Work order: Output every entry below word for word, minus the images.

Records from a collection

*****

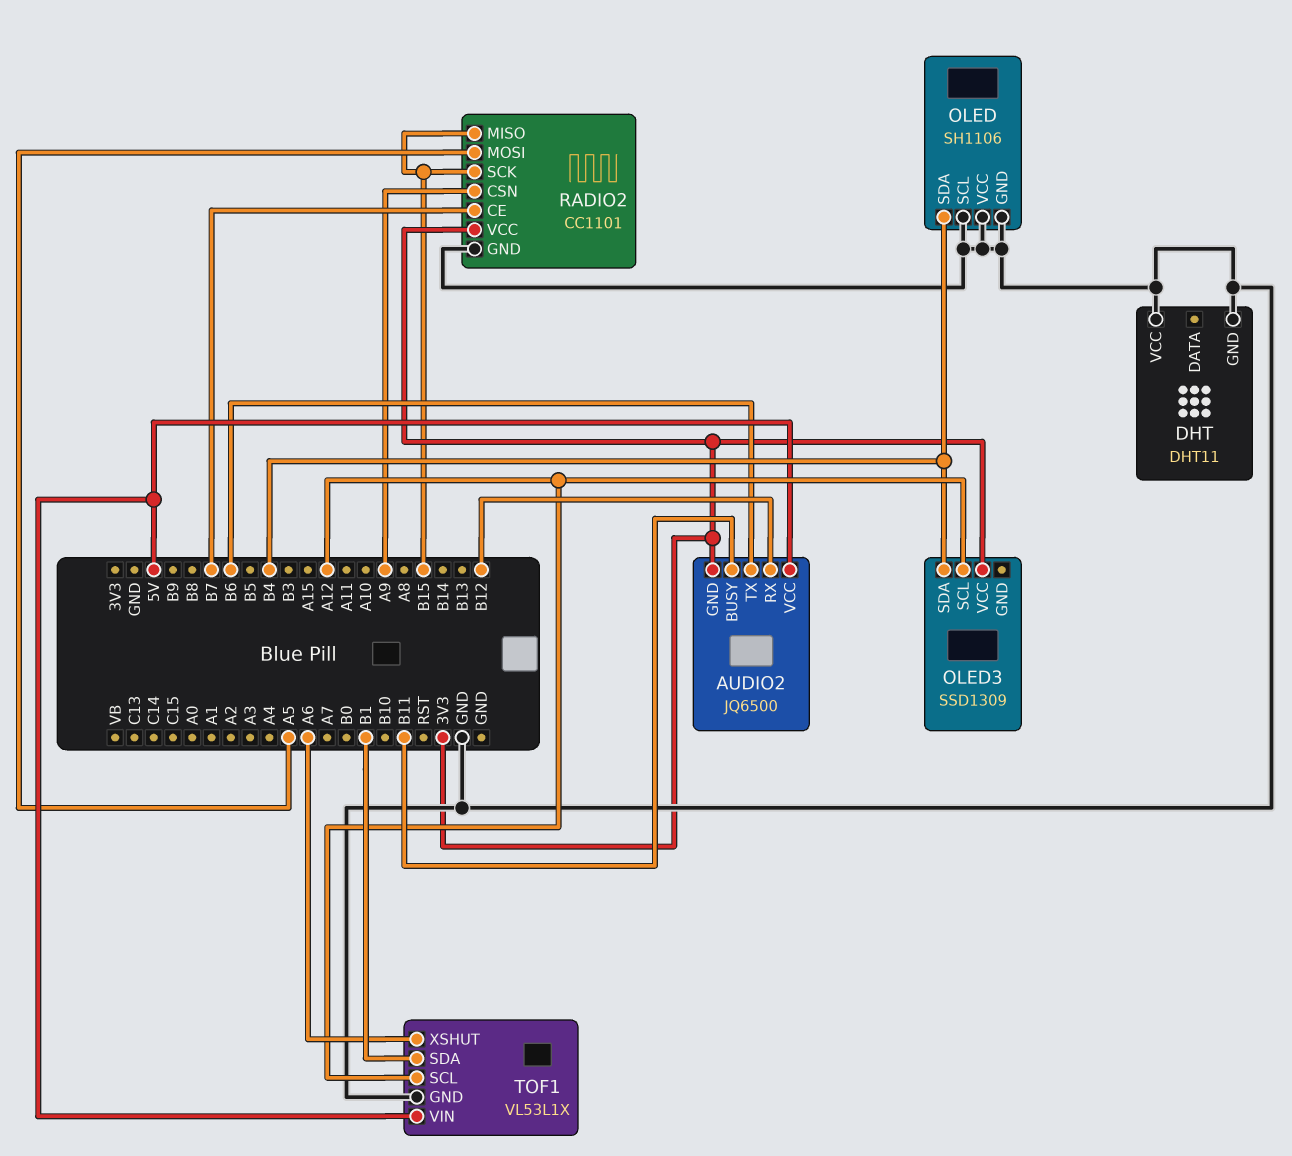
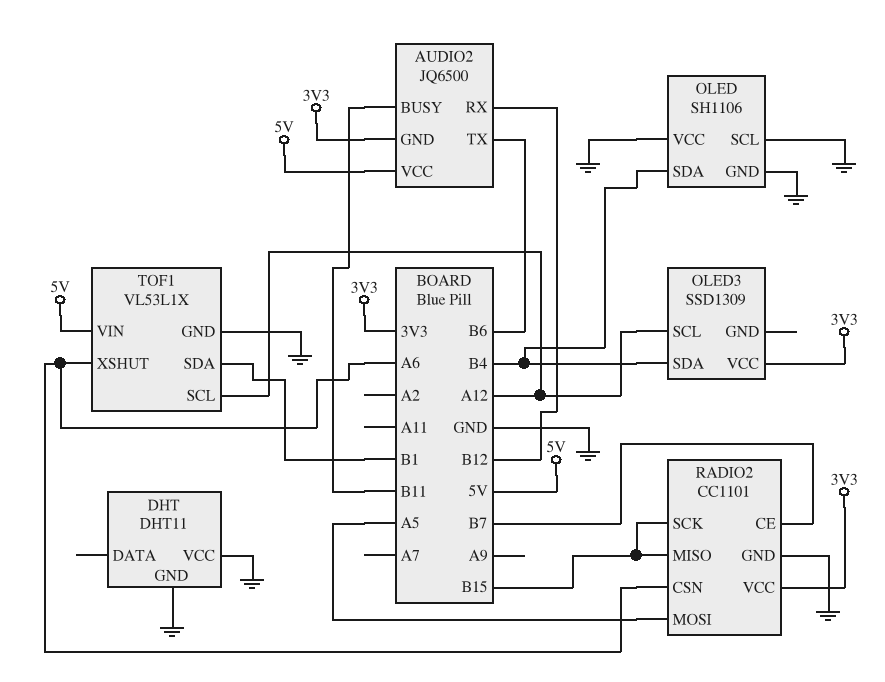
RADIO2 pin CSN: A9 -> A6

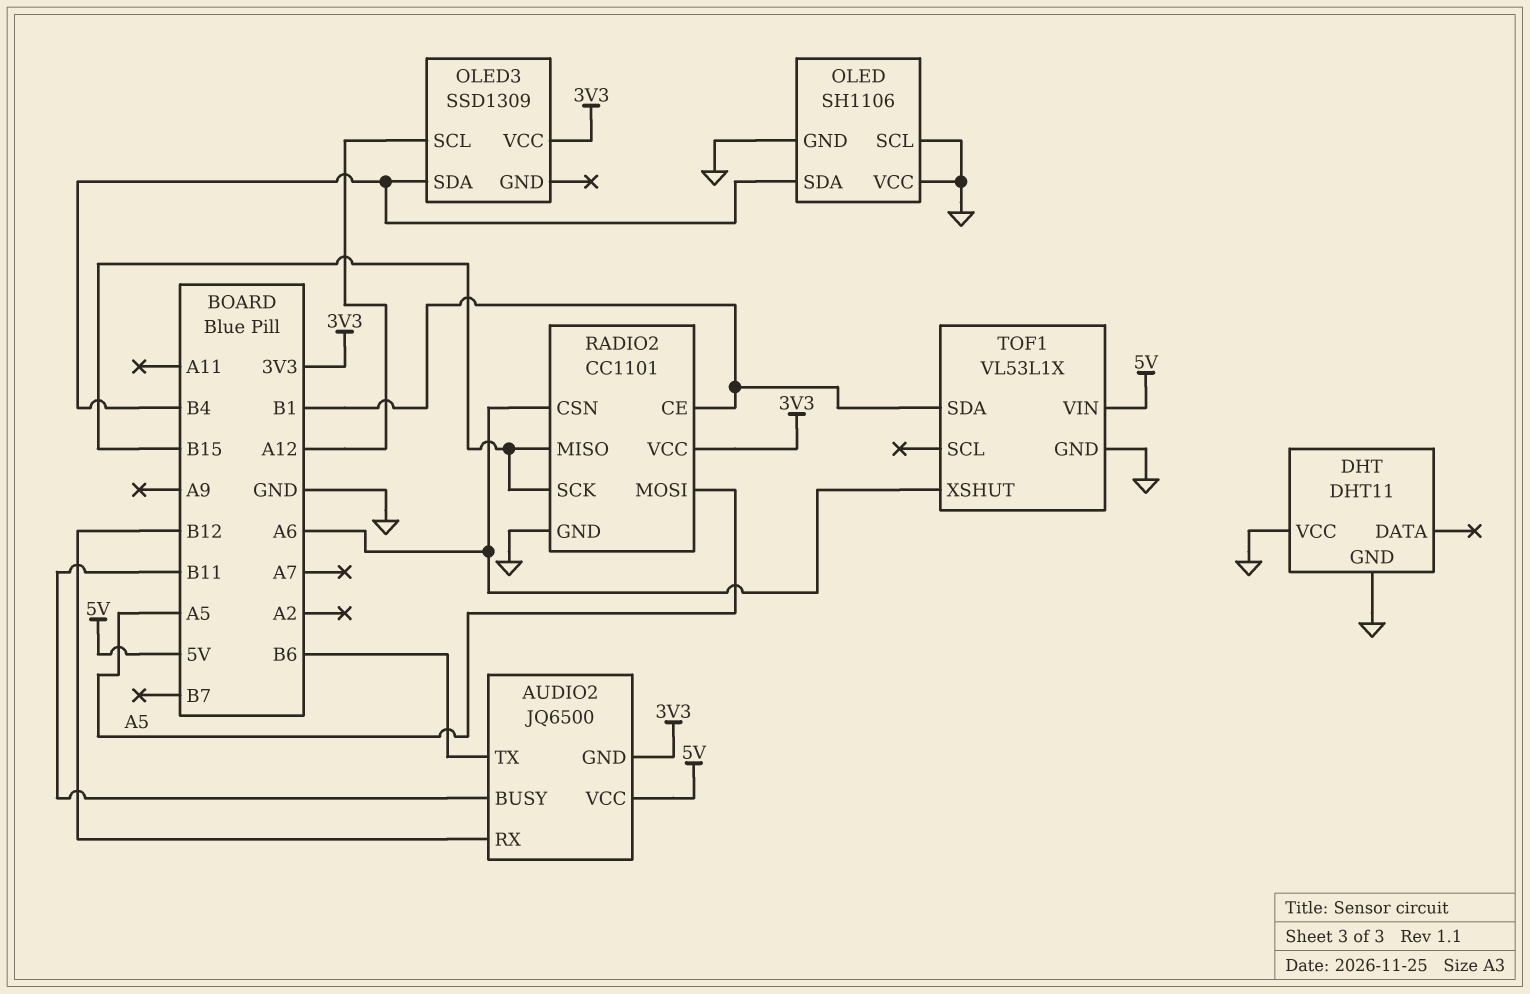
RADIO2 pin CE: B7 -> B1
TOF1 pin SCL: A12 -> none

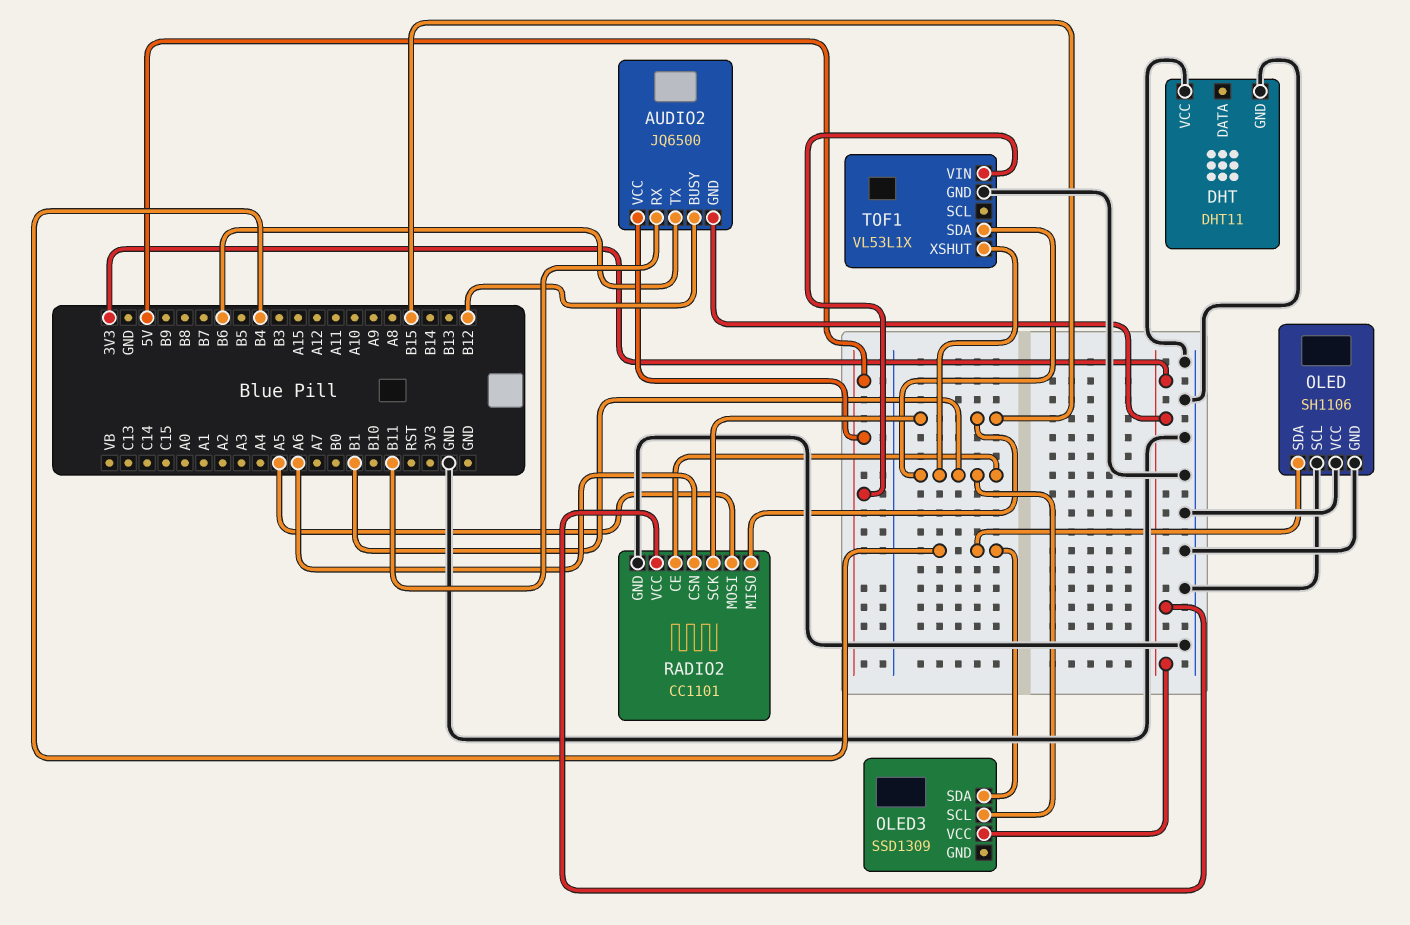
AUDIO2 pin BUSY: B11 -> B12
AUDIO2 pin RX: B12 -> B11
OLED3 pin SCL: A12 -> B1
TOF1 pin XSHUT: A6 -> B1

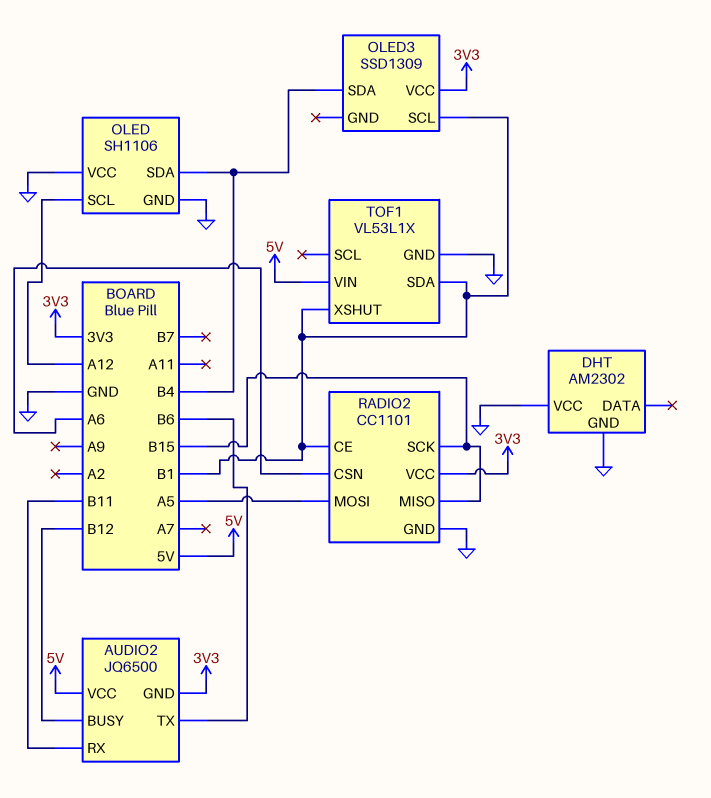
DHT: DHT11 -> AM2302
OLED pin SCL: GND -> A12

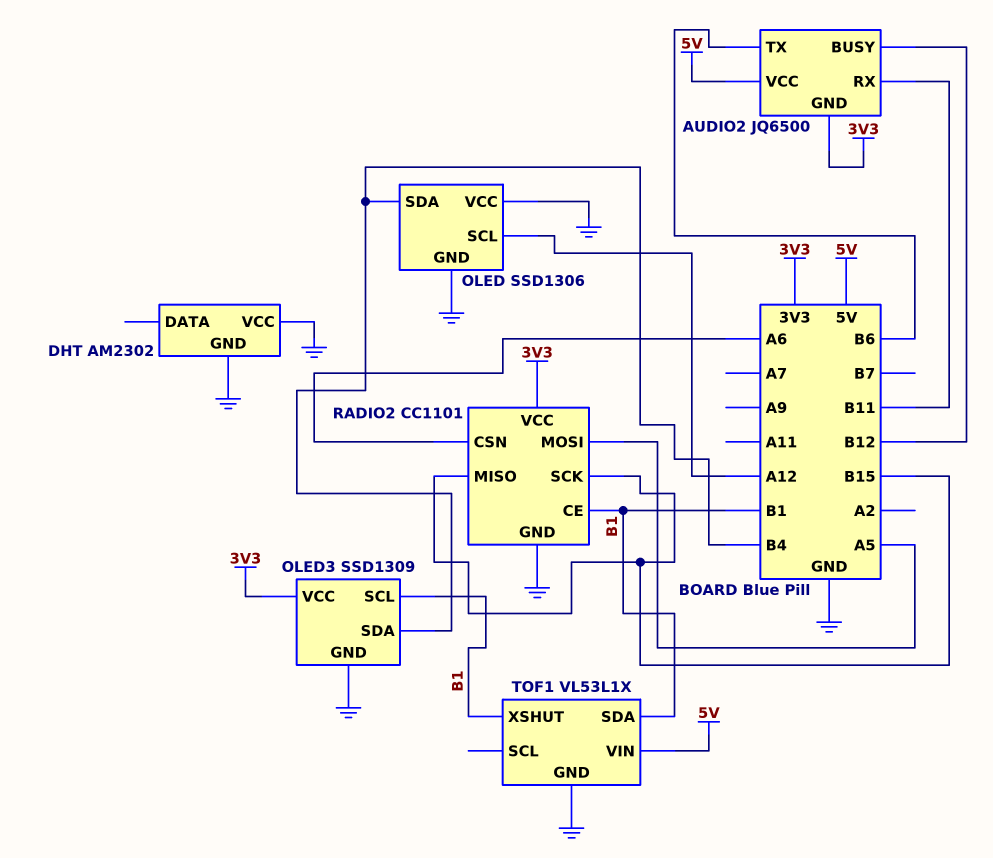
OLED: SH1106 -> SSD1306
OLED3 pin GND: none -> GND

*****

Completed task:
RADIO2 pin CSN: A9 -> A6

RADIO2 pin CE: B7 -> B1
TOF1 pin SCL: A12 -> none

AUDIO2 pin BUSY: B11 -> B12
AUDIO2 pin RX: B12 -> B11
OLED3 pin SCL: A12 -> B1
TOF1 pin XSHUT: A6 -> B1

DHT: DHT11 -> AM2302
OLED pin SCL: GND -> A12

OLED: SH1106 -> SSD1306
OLED3 pin GND: none -> GND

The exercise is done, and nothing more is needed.